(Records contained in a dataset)

Content starts

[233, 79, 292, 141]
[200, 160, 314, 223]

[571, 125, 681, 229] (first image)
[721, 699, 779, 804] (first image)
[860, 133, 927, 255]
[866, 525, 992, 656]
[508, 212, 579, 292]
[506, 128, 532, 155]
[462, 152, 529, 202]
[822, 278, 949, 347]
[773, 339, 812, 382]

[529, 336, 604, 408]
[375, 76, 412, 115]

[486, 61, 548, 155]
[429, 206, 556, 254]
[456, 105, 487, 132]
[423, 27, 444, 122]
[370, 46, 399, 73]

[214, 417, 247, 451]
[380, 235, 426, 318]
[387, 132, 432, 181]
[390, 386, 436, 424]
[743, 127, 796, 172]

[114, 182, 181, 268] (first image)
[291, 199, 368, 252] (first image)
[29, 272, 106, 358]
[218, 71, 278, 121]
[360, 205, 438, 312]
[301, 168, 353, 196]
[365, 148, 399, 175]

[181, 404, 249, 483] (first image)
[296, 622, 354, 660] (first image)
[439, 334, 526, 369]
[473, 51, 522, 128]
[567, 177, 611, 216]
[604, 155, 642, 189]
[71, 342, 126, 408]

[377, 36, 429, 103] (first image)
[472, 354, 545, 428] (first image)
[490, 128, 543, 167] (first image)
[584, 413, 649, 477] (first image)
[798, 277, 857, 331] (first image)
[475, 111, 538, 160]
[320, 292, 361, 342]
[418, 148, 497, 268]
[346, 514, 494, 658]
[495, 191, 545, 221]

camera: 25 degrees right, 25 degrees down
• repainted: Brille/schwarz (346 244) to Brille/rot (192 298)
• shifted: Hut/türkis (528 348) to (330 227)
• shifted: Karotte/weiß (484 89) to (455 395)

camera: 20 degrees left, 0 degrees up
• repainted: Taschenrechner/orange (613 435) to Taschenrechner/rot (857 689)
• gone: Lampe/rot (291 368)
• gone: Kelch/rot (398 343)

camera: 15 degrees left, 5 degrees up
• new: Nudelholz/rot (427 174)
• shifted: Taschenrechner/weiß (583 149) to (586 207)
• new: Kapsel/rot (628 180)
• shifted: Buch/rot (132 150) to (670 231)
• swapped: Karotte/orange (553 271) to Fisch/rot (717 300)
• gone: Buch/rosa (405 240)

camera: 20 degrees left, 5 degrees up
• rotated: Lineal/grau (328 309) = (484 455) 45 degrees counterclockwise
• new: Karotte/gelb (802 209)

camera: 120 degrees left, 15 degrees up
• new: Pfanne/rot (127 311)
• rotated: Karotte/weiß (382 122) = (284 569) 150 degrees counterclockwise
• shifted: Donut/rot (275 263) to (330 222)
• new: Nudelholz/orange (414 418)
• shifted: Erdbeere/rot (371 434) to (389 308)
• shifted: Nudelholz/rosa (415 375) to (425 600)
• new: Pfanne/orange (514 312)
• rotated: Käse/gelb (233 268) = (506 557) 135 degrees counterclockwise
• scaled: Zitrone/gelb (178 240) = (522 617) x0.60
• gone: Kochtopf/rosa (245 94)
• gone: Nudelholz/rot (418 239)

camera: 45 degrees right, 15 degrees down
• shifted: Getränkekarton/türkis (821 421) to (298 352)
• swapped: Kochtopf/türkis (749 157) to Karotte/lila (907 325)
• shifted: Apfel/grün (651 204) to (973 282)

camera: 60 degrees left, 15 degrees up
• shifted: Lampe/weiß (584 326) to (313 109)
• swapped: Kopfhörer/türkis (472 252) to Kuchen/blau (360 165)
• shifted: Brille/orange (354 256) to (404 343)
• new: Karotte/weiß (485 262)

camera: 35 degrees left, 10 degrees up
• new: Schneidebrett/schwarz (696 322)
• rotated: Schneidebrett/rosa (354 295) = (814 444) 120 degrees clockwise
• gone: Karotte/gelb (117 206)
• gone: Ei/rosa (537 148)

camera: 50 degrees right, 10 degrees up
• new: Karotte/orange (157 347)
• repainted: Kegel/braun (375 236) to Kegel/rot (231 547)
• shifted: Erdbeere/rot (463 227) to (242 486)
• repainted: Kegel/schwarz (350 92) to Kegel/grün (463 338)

Content ends

** Task brief **
Reproduce word for word the lines of the records above, beginning at the first and ending with the line where "45 degrees counterclockwise" appears, and nothing past it.

** Answer for this exercise **
[233, 79, 292, 141]
[200, 160, 314, 223]

[571, 125, 681, 229] (first image)
[721, 699, 779, 804] (first image)
[860, 133, 927, 255]
[866, 525, 992, 656]
[508, 212, 579, 292]
[506, 128, 532, 155]
[462, 152, 529, 202]
[822, 278, 949, 347]
[773, 339, 812, 382]

[529, 336, 604, 408]
[375, 76, 412, 115]

[486, 61, 548, 155]
[429, 206, 556, 254]
[456, 105, 487, 132]
[423, 27, 444, 122]
[370, 46, 399, 73]

[214, 417, 247, 451]
[380, 235, 426, 318]
[387, 132, 432, 181]
[390, 386, 436, 424]
[743, 127, 796, 172]

[114, 182, 181, 268] (first image)
[291, 199, 368, 252] (first image)
[29, 272, 106, 358]
[218, 71, 278, 121]
[360, 205, 438, 312]
[301, 168, 353, 196]
[365, 148, 399, 175]

[181, 404, 249, 483] (first image)
[296, 622, 354, 660] (first image)
[439, 334, 526, 369]
[473, 51, 522, 128]
[567, 177, 611, 216]
[604, 155, 642, 189]
[71, 342, 126, 408]

[377, 36, 429, 103] (first image)
[472, 354, 545, 428] (first image)
[490, 128, 543, 167] (first image)
[584, 413, 649, 477] (first image)
[798, 277, 857, 331] (first image)
[475, 111, 538, 160]
[320, 292, 361, 342]
[418, 148, 497, 268]
[346, 514, 494, 658]
[495, 191, 545, 221]

camera: 25 degrees right, 25 degrees down
• repainted: Brille/schwarz (346 244) to Brille/rot (192 298)
• shifted: Hut/türkis (528 348) to (330 227)
• shifted: Karotte/weiß (484 89) to (455 395)

camera: 20 degrees left, 0 degrees up
• repainted: Taschenrechner/orange (613 435) to Taschenrechner/rot (857 689)
• gone: Lampe/rot (291 368)
• gone: Kelch/rot (398 343)

camera: 15 degrees left, 5 degrees up
• new: Nudelholz/rot (427 174)
• shifted: Taschenrechner/weiß (583 149) to (586 207)
• new: Kapsel/rot (628 180)
• shifted: Buch/rot (132 150) to (670 231)
• swapped: Karotte/orange (553 271) to Fisch/rot (717 300)
• gone: Buch/rosa (405 240)

camera: 20 degrees left, 5 degrees up
• rotated: Lineal/grau (328 309) = (484 455) 45 degrees counterclockwise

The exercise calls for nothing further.